**WHAT THE EXERCISE ASKS**
Would you print the data below exactly, leaving out every picture?

**PROVIDED MATERIAL**
━━━━━━

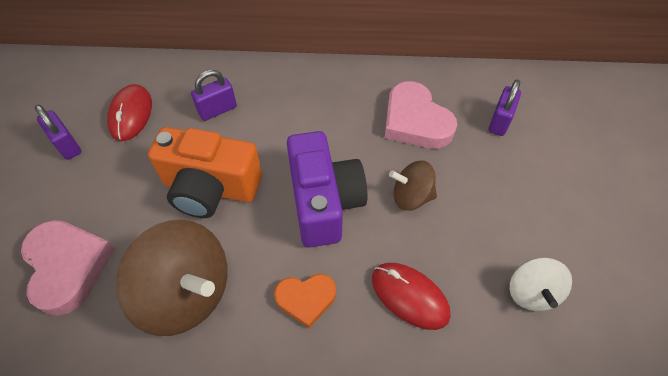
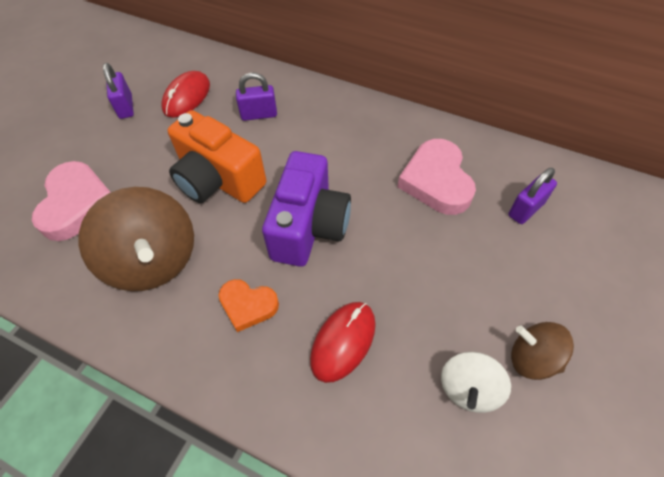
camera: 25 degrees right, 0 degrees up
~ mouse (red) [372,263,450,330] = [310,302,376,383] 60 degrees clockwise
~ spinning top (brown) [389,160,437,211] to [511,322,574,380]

━━━━━━

**RESPONSE AREA**
camera: 25 degrees right, 0 degrees up
~ mouse (red) [372,263,450,330] = [310,302,376,383] 60 degrees clockwise
~ spinning top (brown) [389,160,437,211] to [511,322,574,380]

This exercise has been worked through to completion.